**WORK REQUEST:** For the records that follow, please set down exactly the lines between the one holding "(616, 472) = (454, 344): purple" and the one holding "(745, 233) = (226, 295): orange", inclusive, and only those.

RECORDS TO PROCESS below:

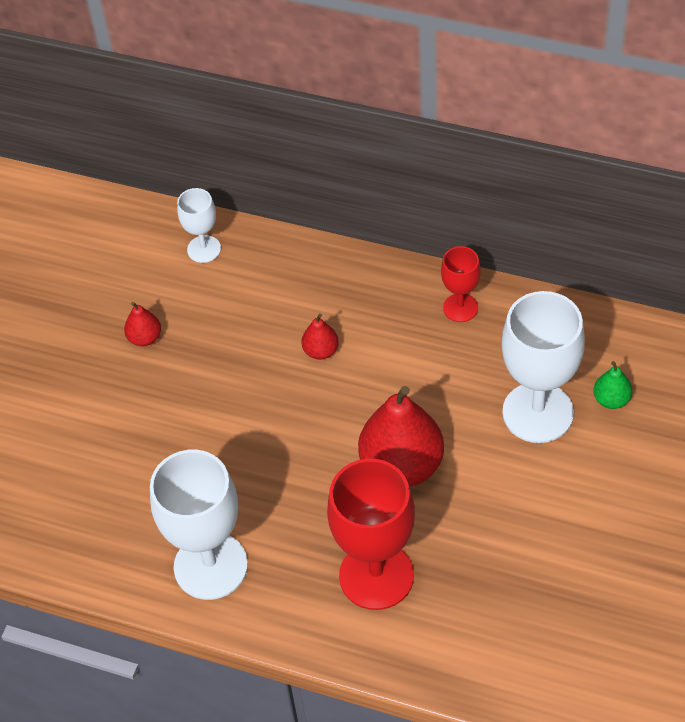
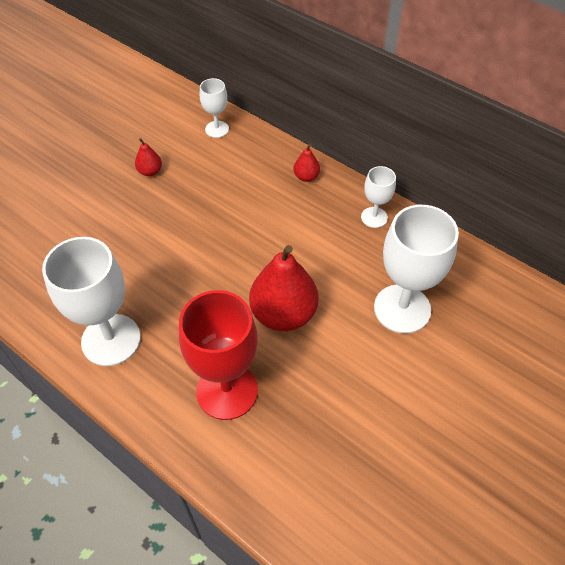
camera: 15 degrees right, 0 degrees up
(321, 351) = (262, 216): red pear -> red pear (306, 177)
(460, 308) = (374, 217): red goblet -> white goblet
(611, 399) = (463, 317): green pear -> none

End of RECORDS TO PROCESS.
RECORDS TO PROCESS below:

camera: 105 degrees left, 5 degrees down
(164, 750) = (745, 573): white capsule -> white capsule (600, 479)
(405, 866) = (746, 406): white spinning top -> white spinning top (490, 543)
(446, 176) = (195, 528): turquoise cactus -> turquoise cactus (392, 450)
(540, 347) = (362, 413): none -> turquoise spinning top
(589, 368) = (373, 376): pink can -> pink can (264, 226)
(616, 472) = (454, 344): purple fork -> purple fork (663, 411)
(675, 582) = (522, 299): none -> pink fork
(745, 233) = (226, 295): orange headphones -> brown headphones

End of RECORDS TO PROCESS.
RECORDS TO PROCESS below:

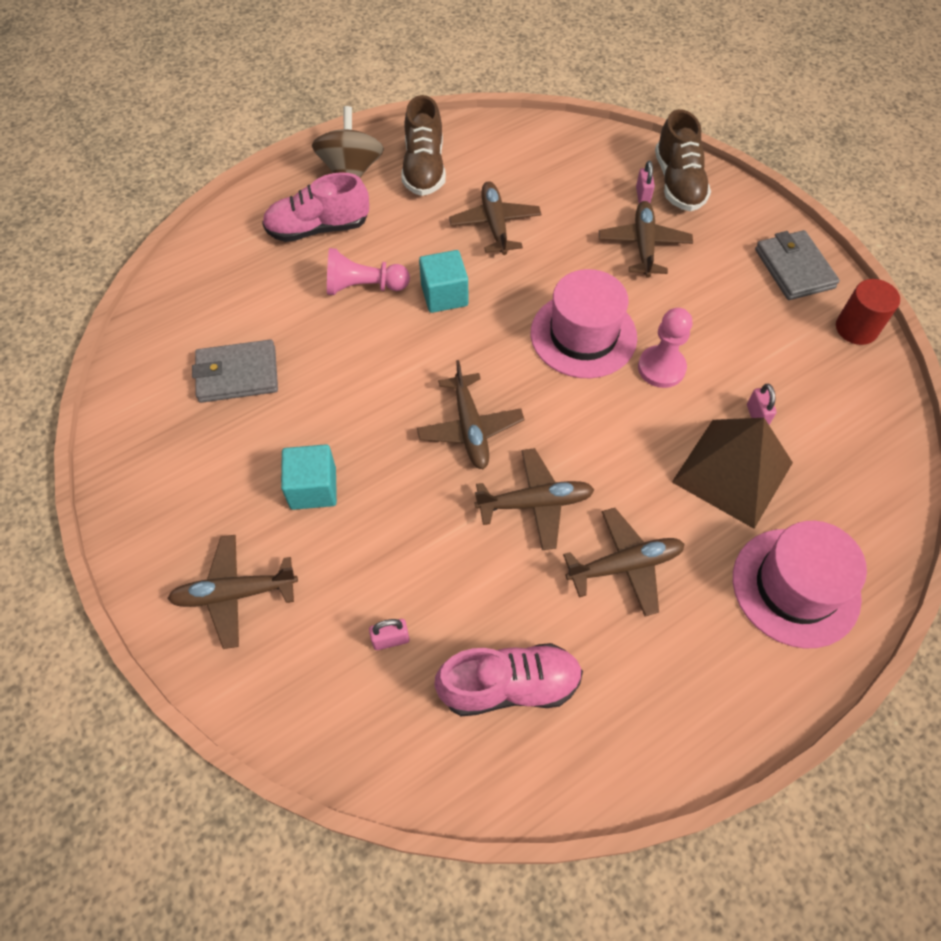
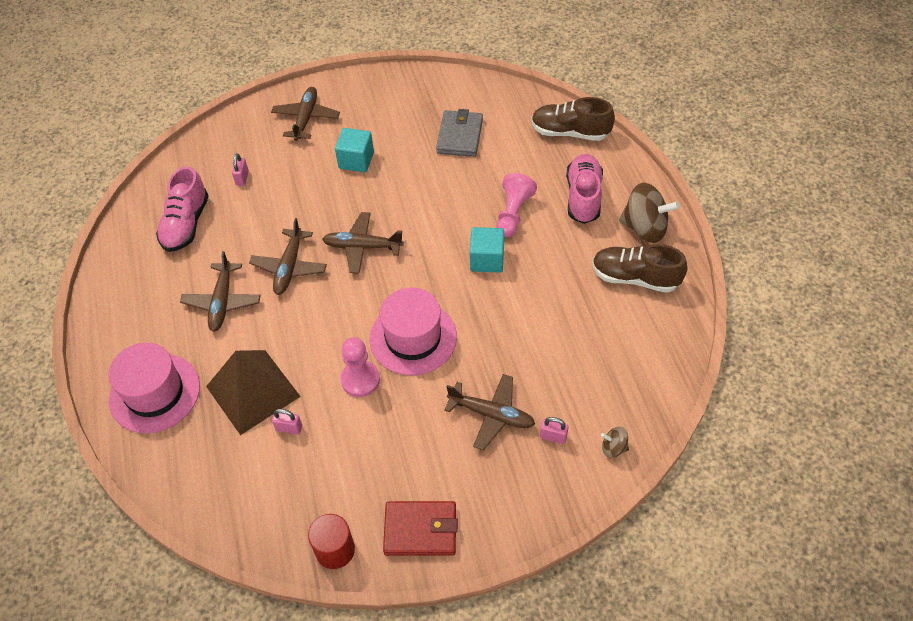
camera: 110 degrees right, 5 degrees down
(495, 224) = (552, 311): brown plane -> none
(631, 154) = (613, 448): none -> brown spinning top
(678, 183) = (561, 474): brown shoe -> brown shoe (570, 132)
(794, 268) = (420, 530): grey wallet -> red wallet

End of RECORDS TO PROCESS.

**RESPONSE BOX:**
(616, 472) = (454, 344): purple fork -> purple fork (663, 411)
(675, 582) = (522, 299): none -> pink fork
(745, 233) = (226, 295): orange headphones -> brown headphones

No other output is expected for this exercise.